Set down, please, without alteration, the lines of the entries below from the first through the one containing "Ricardo's Songs: [69,397,282,566]".

___ DATA SUPPLIED ___

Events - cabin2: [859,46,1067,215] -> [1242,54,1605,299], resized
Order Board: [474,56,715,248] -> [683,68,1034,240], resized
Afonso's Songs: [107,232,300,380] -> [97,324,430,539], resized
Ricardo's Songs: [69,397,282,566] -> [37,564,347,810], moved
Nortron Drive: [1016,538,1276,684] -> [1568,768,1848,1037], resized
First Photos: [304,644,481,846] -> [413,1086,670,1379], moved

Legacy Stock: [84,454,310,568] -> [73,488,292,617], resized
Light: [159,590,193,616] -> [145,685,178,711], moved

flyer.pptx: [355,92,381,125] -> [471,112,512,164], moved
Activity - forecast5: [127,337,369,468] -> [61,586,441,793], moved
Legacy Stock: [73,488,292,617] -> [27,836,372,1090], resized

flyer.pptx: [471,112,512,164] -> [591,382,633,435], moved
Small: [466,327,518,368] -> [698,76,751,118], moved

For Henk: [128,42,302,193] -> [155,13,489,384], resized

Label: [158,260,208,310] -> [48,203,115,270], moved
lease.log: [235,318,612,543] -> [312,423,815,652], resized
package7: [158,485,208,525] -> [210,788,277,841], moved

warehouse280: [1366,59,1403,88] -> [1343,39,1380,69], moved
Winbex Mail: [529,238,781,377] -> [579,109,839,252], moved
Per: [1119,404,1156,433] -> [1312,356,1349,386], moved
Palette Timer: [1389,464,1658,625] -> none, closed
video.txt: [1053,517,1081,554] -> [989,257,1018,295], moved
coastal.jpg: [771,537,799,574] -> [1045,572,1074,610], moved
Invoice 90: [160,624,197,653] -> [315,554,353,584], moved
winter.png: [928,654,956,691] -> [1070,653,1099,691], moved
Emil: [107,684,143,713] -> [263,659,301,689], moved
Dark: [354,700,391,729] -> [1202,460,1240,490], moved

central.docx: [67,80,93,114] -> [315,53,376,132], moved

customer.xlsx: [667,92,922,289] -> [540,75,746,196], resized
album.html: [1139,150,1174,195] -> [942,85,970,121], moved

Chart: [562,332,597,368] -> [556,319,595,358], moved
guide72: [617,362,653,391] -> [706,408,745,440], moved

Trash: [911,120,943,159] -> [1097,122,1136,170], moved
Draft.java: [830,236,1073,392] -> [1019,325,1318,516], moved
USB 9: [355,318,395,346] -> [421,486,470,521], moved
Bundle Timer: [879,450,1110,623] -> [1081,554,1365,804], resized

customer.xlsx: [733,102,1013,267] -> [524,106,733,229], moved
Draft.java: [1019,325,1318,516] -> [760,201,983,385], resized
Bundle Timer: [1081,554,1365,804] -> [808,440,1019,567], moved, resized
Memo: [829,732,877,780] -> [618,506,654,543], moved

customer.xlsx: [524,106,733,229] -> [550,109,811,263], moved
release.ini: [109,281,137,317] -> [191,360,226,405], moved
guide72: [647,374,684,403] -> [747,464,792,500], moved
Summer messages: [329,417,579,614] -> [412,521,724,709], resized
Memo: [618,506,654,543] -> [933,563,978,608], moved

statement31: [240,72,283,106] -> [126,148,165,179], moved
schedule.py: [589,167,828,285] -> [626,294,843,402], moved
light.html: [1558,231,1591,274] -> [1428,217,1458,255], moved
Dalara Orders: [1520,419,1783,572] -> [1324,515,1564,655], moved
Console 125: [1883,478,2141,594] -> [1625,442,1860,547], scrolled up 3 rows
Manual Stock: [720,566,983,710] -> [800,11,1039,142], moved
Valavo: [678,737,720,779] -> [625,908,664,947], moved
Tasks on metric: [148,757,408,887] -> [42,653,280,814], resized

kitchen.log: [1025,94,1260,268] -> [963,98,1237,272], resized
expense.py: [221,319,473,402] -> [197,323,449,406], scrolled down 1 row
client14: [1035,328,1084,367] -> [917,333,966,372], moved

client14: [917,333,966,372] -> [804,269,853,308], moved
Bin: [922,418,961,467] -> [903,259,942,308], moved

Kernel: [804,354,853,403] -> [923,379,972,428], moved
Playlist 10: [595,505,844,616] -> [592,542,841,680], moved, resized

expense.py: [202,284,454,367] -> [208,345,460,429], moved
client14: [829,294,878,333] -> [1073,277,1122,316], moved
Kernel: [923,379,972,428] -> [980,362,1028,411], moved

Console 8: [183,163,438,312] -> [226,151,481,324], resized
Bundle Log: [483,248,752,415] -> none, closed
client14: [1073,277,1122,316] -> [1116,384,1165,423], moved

___

● RESULT OF THIS EXERCISE:
Events - cabin2: [859,46,1067,215] -> [1242,54,1605,299], resized
Order Board: [474,56,715,248] -> [683,68,1034,240], resized
Afonso's Songs: [107,232,300,380] -> [97,324,430,539], resized
Ricardo's Songs: [69,397,282,566] -> [37,564,347,810], moved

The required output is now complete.